---- Input records

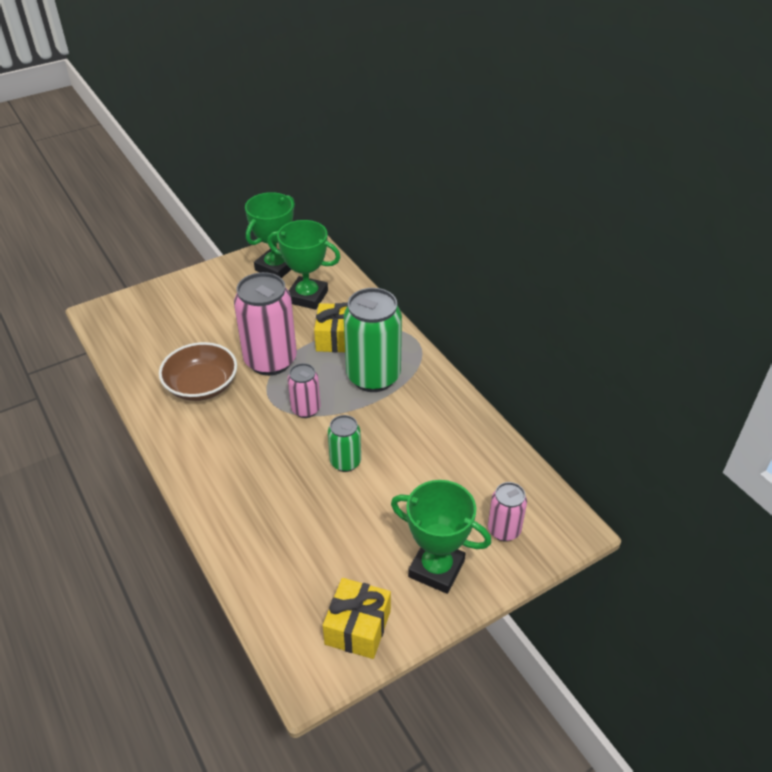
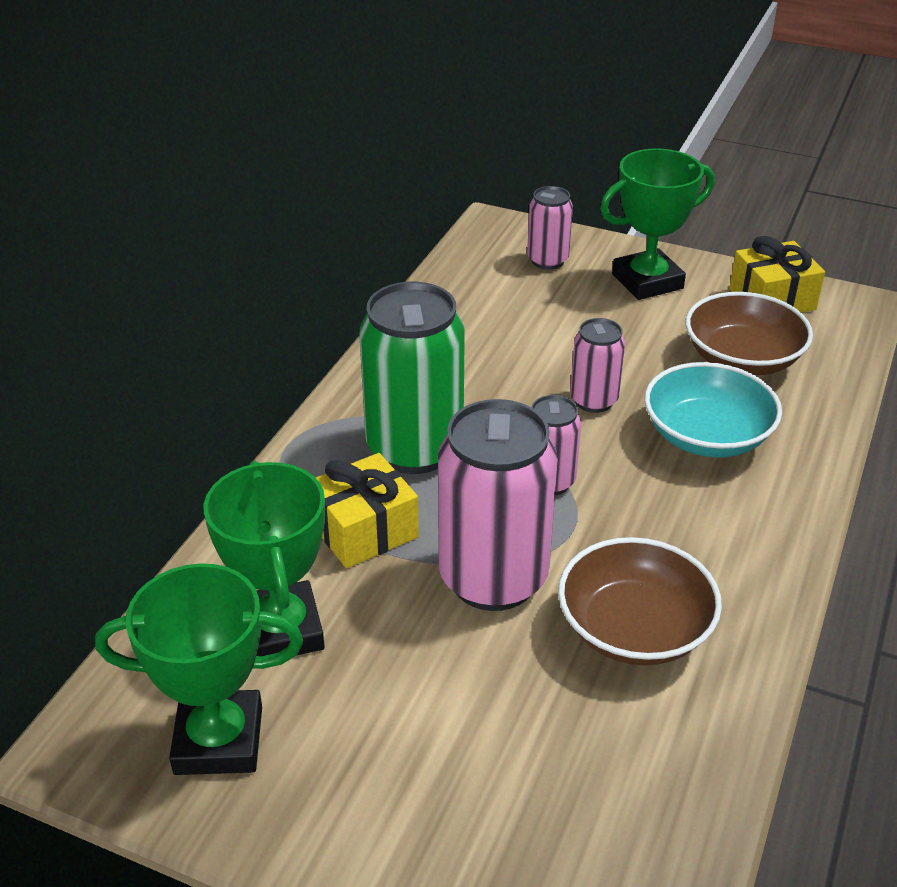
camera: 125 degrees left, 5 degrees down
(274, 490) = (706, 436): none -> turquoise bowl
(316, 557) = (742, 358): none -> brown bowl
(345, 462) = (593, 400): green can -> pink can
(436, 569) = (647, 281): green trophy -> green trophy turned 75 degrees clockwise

--------
---- Input records

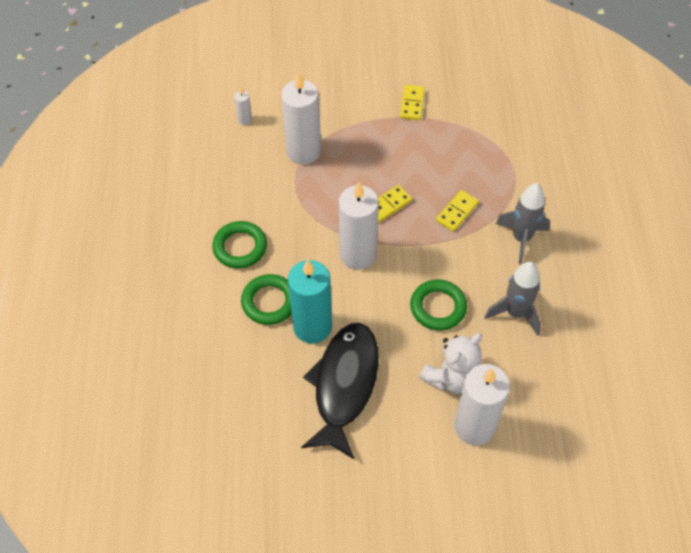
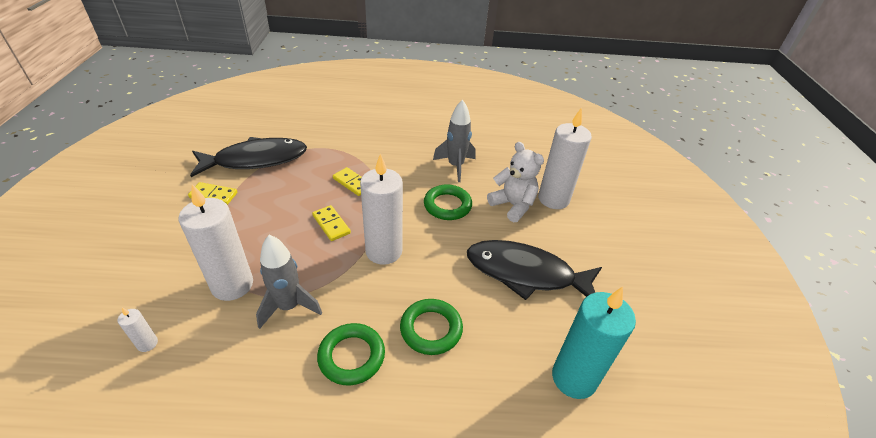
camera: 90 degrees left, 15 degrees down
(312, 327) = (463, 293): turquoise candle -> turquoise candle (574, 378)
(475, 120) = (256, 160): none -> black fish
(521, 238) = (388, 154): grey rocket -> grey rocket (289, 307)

--------

Problem to solve:
Would you please repeat exactly the lines above, starting at the line with "(312, 327) = (463, 293): turquoise" and stopping at the line with "(521, 238) = (388, 154): grey", both included?

Solution:
(312, 327) = (463, 293): turquoise candle -> turquoise candle (574, 378)
(475, 120) = (256, 160): none -> black fish
(521, 238) = (388, 154): grey rocket -> grey rocket (289, 307)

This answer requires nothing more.